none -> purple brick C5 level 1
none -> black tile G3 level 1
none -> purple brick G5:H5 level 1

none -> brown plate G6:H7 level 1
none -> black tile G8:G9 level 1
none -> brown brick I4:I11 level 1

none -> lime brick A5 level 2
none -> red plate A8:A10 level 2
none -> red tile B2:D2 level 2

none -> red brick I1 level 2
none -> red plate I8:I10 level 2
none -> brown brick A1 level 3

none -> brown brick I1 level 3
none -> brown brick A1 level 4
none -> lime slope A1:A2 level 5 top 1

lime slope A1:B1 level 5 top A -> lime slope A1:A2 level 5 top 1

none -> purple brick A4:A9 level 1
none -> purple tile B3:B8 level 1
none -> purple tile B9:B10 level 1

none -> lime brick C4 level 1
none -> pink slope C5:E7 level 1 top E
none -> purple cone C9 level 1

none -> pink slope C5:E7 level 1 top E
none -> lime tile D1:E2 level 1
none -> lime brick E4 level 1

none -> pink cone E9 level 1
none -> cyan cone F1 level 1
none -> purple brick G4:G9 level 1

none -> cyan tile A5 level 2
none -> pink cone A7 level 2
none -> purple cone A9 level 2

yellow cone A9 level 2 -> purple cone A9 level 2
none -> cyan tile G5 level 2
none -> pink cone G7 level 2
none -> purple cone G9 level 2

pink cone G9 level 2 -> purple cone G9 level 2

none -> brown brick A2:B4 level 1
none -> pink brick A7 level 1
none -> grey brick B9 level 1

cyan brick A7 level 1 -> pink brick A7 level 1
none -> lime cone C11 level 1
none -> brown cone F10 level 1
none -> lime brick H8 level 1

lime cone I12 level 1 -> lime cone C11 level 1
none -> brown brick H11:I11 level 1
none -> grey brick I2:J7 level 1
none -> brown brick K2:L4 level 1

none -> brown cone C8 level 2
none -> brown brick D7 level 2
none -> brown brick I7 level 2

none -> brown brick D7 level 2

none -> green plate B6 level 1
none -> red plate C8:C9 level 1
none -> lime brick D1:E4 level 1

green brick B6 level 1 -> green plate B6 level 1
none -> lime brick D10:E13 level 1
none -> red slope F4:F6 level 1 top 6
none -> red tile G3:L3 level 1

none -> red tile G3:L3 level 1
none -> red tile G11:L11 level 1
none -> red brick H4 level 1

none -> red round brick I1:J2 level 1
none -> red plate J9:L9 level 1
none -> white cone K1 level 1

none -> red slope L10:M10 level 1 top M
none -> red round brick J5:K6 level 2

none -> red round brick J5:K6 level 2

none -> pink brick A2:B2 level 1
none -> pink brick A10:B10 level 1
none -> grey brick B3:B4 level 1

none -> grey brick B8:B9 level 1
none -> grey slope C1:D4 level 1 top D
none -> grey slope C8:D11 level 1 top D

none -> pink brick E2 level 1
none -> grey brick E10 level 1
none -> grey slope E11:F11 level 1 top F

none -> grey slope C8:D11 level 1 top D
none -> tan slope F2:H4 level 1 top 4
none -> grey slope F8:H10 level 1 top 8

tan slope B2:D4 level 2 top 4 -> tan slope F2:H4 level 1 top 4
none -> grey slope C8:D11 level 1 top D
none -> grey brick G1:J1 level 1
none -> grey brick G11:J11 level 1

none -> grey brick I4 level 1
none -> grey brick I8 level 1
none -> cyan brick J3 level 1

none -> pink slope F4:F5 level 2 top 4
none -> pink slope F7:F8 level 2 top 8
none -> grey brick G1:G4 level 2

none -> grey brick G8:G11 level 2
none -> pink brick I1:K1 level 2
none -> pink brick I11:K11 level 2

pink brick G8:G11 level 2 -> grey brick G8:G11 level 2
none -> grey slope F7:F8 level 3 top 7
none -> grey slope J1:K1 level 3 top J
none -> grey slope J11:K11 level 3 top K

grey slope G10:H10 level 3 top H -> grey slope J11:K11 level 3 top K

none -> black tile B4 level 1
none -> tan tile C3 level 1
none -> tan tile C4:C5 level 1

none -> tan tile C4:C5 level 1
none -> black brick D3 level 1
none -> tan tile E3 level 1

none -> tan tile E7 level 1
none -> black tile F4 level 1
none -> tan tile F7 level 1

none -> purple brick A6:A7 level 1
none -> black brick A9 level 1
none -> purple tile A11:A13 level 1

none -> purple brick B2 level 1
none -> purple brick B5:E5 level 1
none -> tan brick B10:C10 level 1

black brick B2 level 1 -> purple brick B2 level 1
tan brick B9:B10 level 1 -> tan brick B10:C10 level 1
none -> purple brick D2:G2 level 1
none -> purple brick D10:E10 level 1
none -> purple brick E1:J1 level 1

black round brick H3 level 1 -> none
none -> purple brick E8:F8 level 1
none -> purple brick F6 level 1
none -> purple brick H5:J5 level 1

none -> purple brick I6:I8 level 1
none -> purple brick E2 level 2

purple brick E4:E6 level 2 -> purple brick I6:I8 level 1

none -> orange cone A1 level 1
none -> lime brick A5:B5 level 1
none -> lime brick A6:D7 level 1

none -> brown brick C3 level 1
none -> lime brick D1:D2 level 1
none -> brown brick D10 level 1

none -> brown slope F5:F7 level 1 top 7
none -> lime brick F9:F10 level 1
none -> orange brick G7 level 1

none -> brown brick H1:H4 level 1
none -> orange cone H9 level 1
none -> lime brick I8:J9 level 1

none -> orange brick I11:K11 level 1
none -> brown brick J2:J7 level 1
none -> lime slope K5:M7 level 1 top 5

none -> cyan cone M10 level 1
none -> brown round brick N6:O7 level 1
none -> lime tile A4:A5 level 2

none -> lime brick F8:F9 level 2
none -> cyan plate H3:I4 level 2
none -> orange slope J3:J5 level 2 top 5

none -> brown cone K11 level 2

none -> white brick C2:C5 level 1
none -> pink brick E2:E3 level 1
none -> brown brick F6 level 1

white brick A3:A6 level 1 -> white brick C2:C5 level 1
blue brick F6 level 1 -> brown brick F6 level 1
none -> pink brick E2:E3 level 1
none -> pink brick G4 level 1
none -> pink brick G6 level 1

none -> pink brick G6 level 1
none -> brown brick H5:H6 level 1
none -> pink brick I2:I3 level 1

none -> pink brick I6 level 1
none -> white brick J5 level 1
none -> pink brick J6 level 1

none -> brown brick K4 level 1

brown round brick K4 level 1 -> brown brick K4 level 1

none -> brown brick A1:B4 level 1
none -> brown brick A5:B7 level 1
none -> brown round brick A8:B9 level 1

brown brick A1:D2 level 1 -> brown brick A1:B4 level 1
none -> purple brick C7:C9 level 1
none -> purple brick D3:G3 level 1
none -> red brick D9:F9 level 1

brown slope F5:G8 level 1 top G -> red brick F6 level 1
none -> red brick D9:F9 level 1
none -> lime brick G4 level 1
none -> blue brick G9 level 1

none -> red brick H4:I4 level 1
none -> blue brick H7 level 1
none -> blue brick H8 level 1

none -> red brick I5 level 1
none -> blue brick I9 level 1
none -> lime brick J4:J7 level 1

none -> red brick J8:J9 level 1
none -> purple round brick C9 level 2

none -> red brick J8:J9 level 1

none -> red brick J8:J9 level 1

::::::::

## Directions for this task
Every line above should be reproduced precisely.

## Solved problem
none -> purple brick C5 level 1
none -> black tile G3 level 1
none -> purple brick G5:H5 level 1

none -> brown plate G6:H7 level 1
none -> black tile G8:G9 level 1
none -> brown brick I4:I11 level 1

none -> lime brick A5 level 2
none -> red plate A8:A10 level 2
none -> red tile B2:D2 level 2

none -> red brick I1 level 2
none -> red plate I8:I10 level 2
none -> brown brick A1 level 3

none -> brown brick I1 level 3
none -> brown brick A1 level 4
none -> lime slope A1:A2 level 5 top 1

lime slope A1:B1 level 5 top A -> lime slope A1:A2 level 5 top 1

none -> purple brick A4:A9 level 1
none -> purple tile B3:B8 level 1
none -> purple tile B9:B10 level 1

none -> lime brick C4 level 1
none -> pink slope C5:E7 level 1 top E
none -> purple cone C9 level 1

none -> pink slope C5:E7 level 1 top E
none -> lime tile D1:E2 level 1
none -> lime brick E4 level 1

none -> pink cone E9 level 1
none -> cyan cone F1 level 1
none -> purple brick G4:G9 level 1

none -> cyan tile A5 level 2
none -> pink cone A7 level 2
none -> purple cone A9 level 2

yellow cone A9 level 2 -> purple cone A9 level 2
none -> cyan tile G5 level 2
none -> pink cone G7 level 2
none -> purple cone G9 level 2

pink cone G9 level 2 -> purple cone G9 level 2

none -> brown brick A2:B4 level 1
none -> pink brick A7 level 1
none -> grey brick B9 level 1

cyan brick A7 level 1 -> pink brick A7 level 1
none -> lime cone C11 level 1
none -> brown cone F10 level 1
none -> lime brick H8 level 1

lime cone I12 level 1 -> lime cone C11 level 1
none -> brown brick H11:I11 level 1
none -> grey brick I2:J7 level 1
none -> brown brick K2:L4 level 1

none -> brown cone C8 level 2
none -> brown brick D7 level 2
none -> brown brick I7 level 2

none -> brown brick D7 level 2

none -> green plate B6 level 1
none -> red plate C8:C9 level 1
none -> lime brick D1:E4 level 1

green brick B6 level 1 -> green plate B6 level 1
none -> lime brick D10:E13 level 1
none -> red slope F4:F6 level 1 top 6
none -> red tile G3:L3 level 1

none -> red tile G3:L3 level 1
none -> red tile G11:L11 level 1
none -> red brick H4 level 1

none -> red round brick I1:J2 level 1
none -> red plate J9:L9 level 1
none -> white cone K1 level 1

none -> red slope L10:M10 level 1 top M
none -> red round brick J5:K6 level 2

none -> red round brick J5:K6 level 2

none -> pink brick A2:B2 level 1
none -> pink brick A10:B10 level 1
none -> grey brick B3:B4 level 1

none -> grey brick B8:B9 level 1
none -> grey slope C1:D4 level 1 top D
none -> grey slope C8:D11 level 1 top D

none -> pink brick E2 level 1
none -> grey brick E10 level 1
none -> grey slope E11:F11 level 1 top F

none -> grey slope C8:D11 level 1 top D
none -> tan slope F2:H4 level 1 top 4
none -> grey slope F8:H10 level 1 top 8

tan slope B2:D4 level 2 top 4 -> tan slope F2:H4 level 1 top 4
none -> grey slope C8:D11 level 1 top D
none -> grey brick G1:J1 level 1
none -> grey brick G11:J11 level 1

none -> grey brick I4 level 1
none -> grey brick I8 level 1
none -> cyan brick J3 level 1

none -> pink slope F4:F5 level 2 top 4
none -> pink slope F7:F8 level 2 top 8
none -> grey brick G1:G4 level 2

none -> grey brick G8:G11 level 2
none -> pink brick I1:K1 level 2
none -> pink brick I11:K11 level 2

pink brick G8:G11 level 2 -> grey brick G8:G11 level 2
none -> grey slope F7:F8 level 3 top 7
none -> grey slope J1:K1 level 3 top J
none -> grey slope J11:K11 level 3 top K

grey slope G10:H10 level 3 top H -> grey slope J11:K11 level 3 top K

none -> black tile B4 level 1
none -> tan tile C3 level 1
none -> tan tile C4:C5 level 1

none -> tan tile C4:C5 level 1
none -> black brick D3 level 1
none -> tan tile E3 level 1

none -> tan tile E7 level 1
none -> black tile F4 level 1
none -> tan tile F7 level 1

none -> purple brick A6:A7 level 1
none -> black brick A9 level 1
none -> purple tile A11:A13 level 1

none -> purple brick B2 level 1
none -> purple brick B5:E5 level 1
none -> tan brick B10:C10 level 1

black brick B2 level 1 -> purple brick B2 level 1
tan brick B9:B10 level 1 -> tan brick B10:C10 level 1
none -> purple brick D2:G2 level 1
none -> purple brick D10:E10 level 1
none -> purple brick E1:J1 level 1

black round brick H3 level 1 -> none
none -> purple brick E8:F8 level 1
none -> purple brick F6 level 1
none -> purple brick H5:J5 level 1

none -> purple brick I6:I8 level 1
none -> purple brick E2 level 2

purple brick E4:E6 level 2 -> purple brick I6:I8 level 1

none -> orange cone A1 level 1
none -> lime brick A5:B5 level 1
none -> lime brick A6:D7 level 1

none -> brown brick C3 level 1
none -> lime brick D1:D2 level 1
none -> brown brick D10 level 1

none -> brown slope F5:F7 level 1 top 7
none -> lime brick F9:F10 level 1
none -> orange brick G7 level 1

none -> brown brick H1:H4 level 1
none -> orange cone H9 level 1
none -> lime brick I8:J9 level 1

none -> orange brick I11:K11 level 1
none -> brown brick J2:J7 level 1
none -> lime slope K5:M7 level 1 top 5

none -> cyan cone M10 level 1
none -> brown round brick N6:O7 level 1
none -> lime tile A4:A5 level 2

none -> lime brick F8:F9 level 2
none -> cyan plate H3:I4 level 2
none -> orange slope J3:J5 level 2 top 5

none -> brown cone K11 level 2

none -> white brick C2:C5 level 1
none -> pink brick E2:E3 level 1
none -> brown brick F6 level 1

white brick A3:A6 level 1 -> white brick C2:C5 level 1
blue brick F6 level 1 -> brown brick F6 level 1
none -> pink brick E2:E3 level 1
none -> pink brick G4 level 1
none -> pink brick G6 level 1

none -> pink brick G6 level 1
none -> brown brick H5:H6 level 1
none -> pink brick I2:I3 level 1

none -> pink brick I6 level 1
none -> white brick J5 level 1
none -> pink brick J6 level 1

none -> brown brick K4 level 1

brown round brick K4 level 1 -> brown brick K4 level 1

none -> brown brick A1:B4 level 1
none -> brown brick A5:B7 level 1
none -> brown round brick A8:B9 level 1

brown brick A1:D2 level 1 -> brown brick A1:B4 level 1
none -> purple brick C7:C9 level 1
none -> purple brick D3:G3 level 1
none -> red brick D9:F9 level 1

brown slope F5:G8 level 1 top G -> red brick F6 level 1
none -> red brick D9:F9 level 1
none -> lime brick G4 level 1
none -> blue brick G9 level 1

none -> red brick H4:I4 level 1
none -> blue brick H7 level 1
none -> blue brick H8 level 1

none -> red brick I5 level 1
none -> blue brick I9 level 1
none -> lime brick J4:J7 level 1

none -> red brick J8:J9 level 1
none -> purple round brick C9 level 2

none -> red brick J8:J9 level 1

none -> red brick J8:J9 level 1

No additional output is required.